*** DATA TO USE Section Begins ***

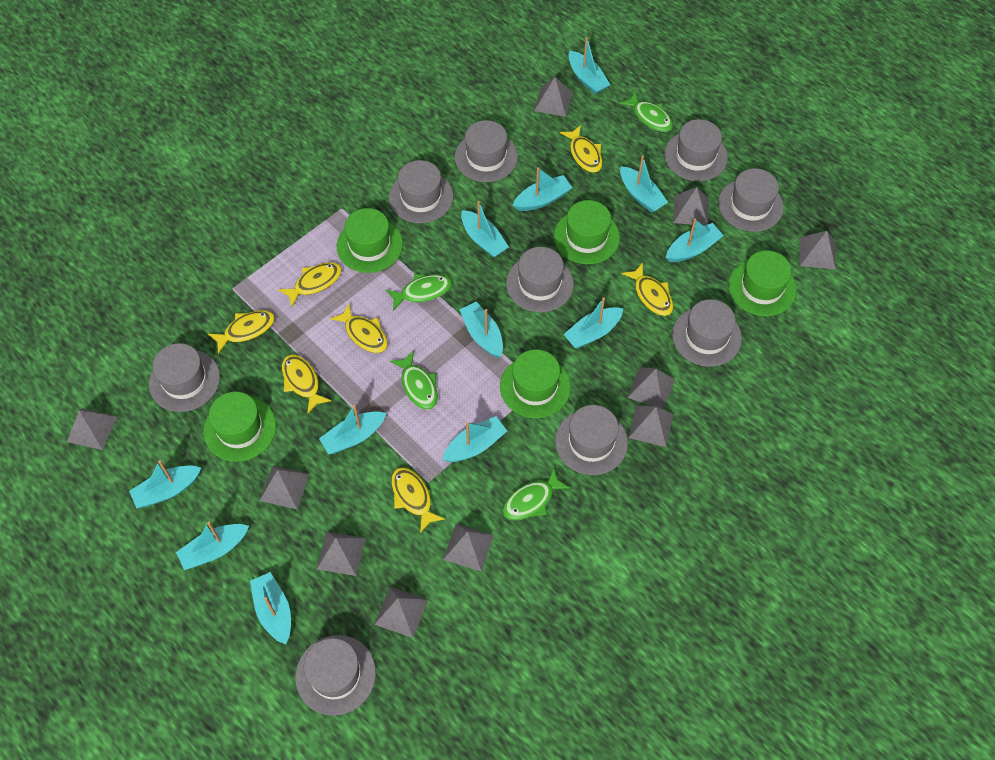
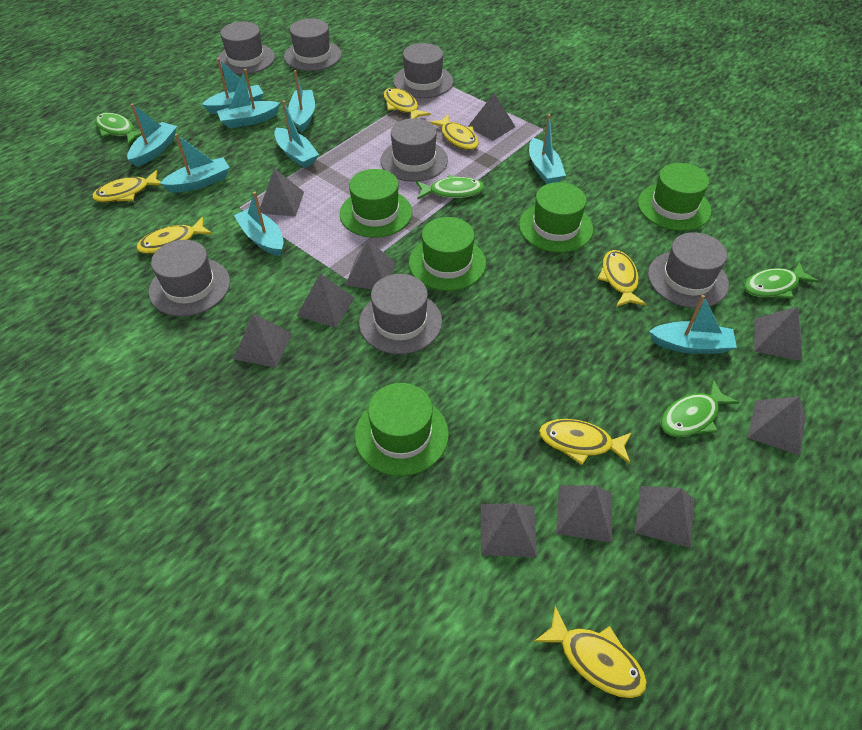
grey hat: 9 -> 7
turquoise boat: 12 -> 9

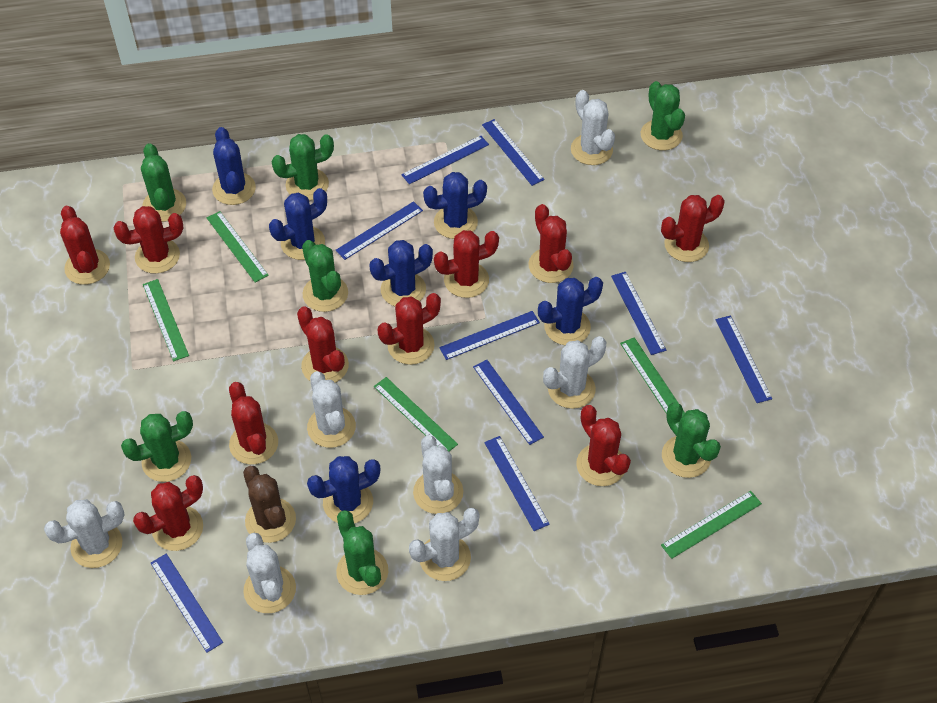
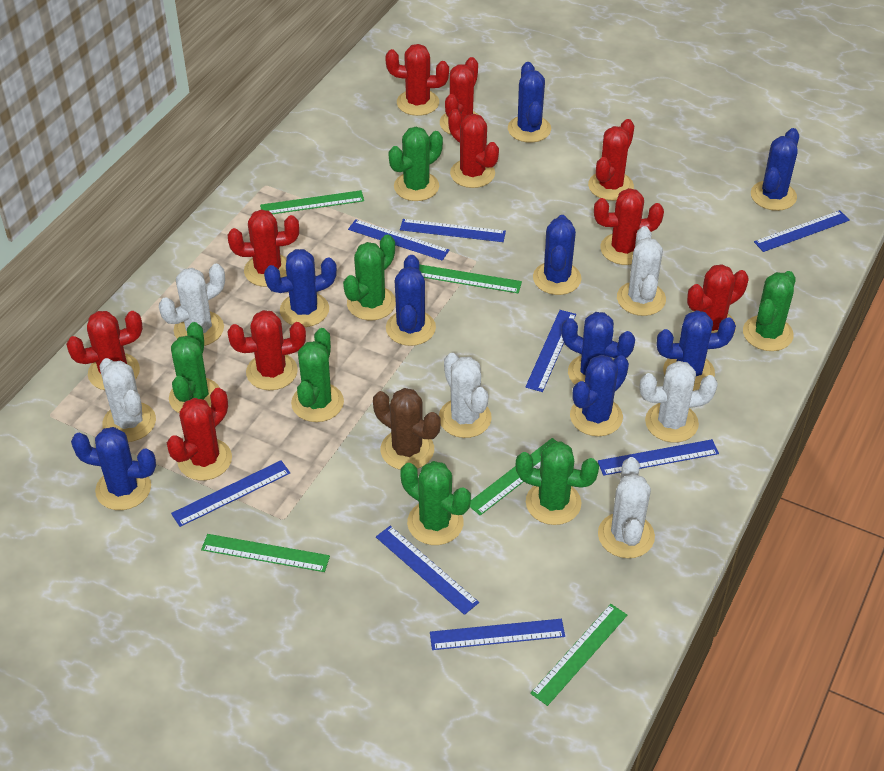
blue cactus: 6 -> 9
blue ruler: 9 -> 8
white cactus: 7 -> 6

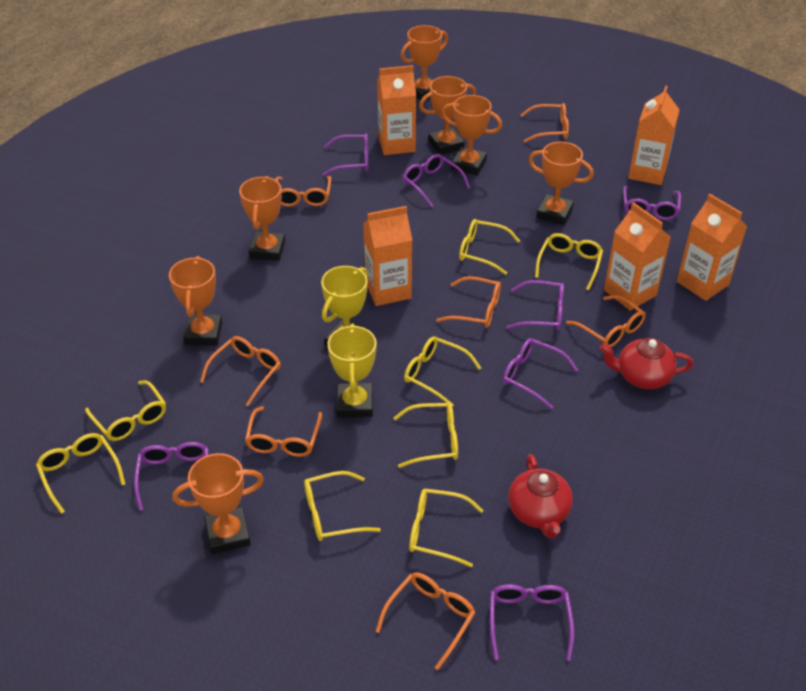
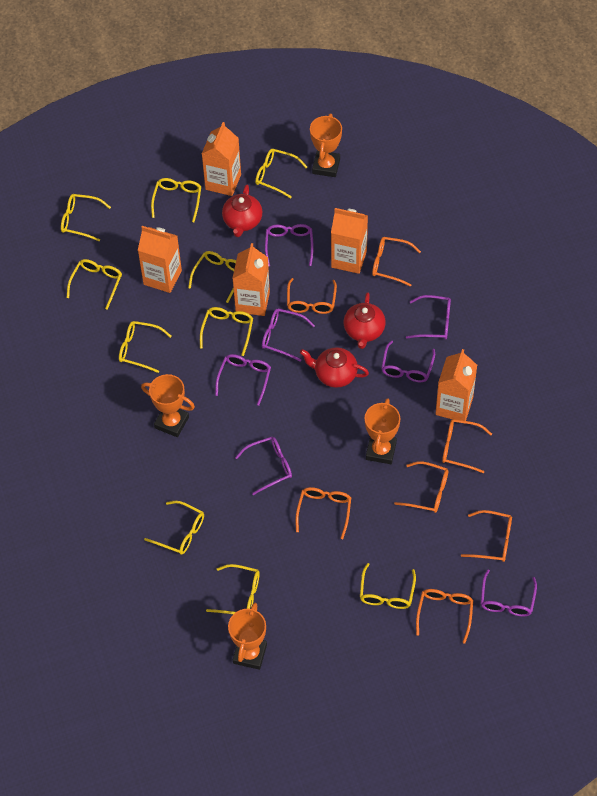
orange trophy: 7 -> 4
red teapot: 2 -> 3
yellow glasses: 8 -> 10
yellow trophy: 2 -> 0

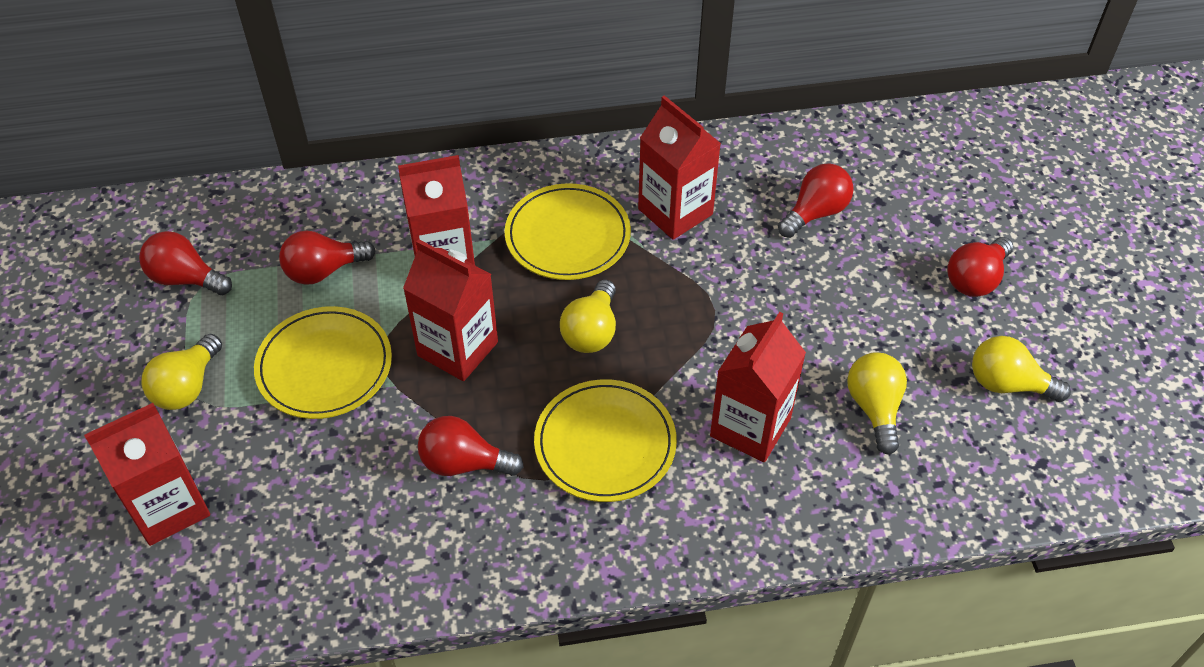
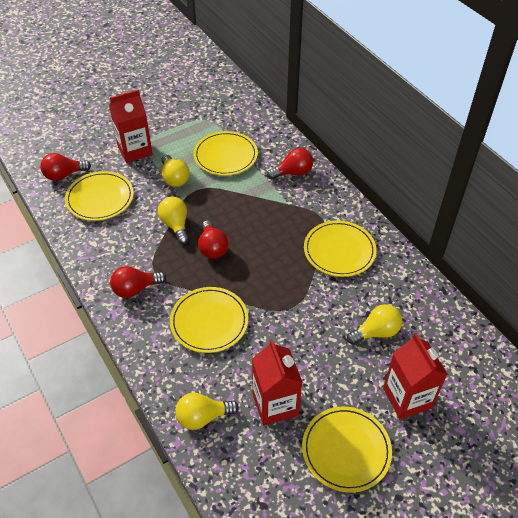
red carton: 5 -> 3
red light bulb: 5 -> 4
yellow plate: 3 -> 5

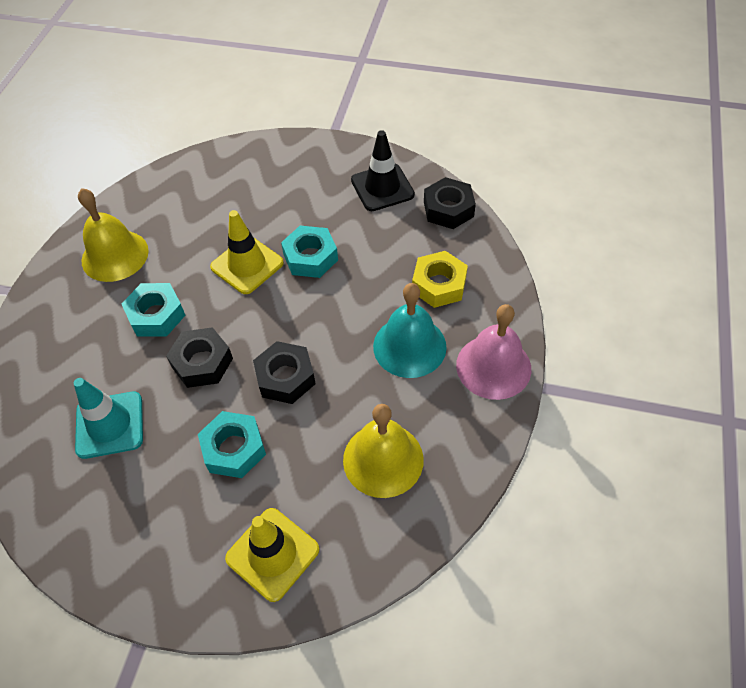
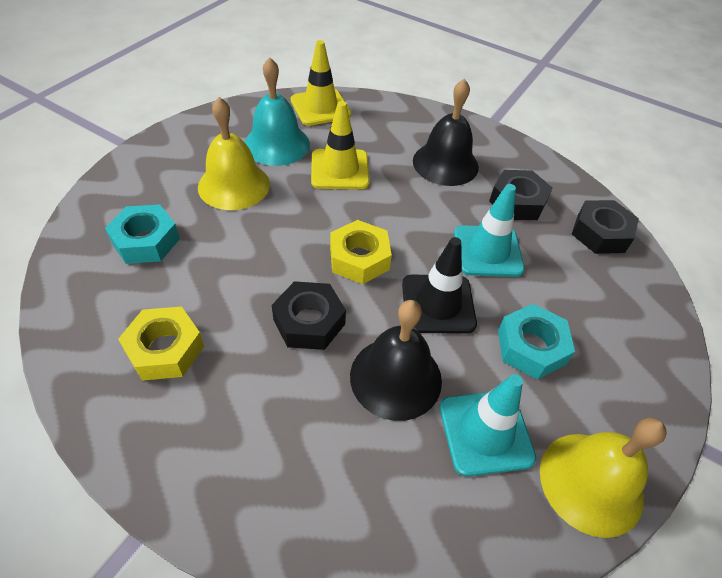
black bell: 0 -> 2
pink bell: 1 -> 0
turquoise nut: 3 -> 2
turquoise traffic cone: 1 -> 2
yellow nut: 1 -> 2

*** DATA TO USE Section Ends ***

[TASK TO COMPLETE]
Count every line of the entries that includes "turquoise", and say the number alone.

[OUTPUT FOR THIS EXERCISE]
3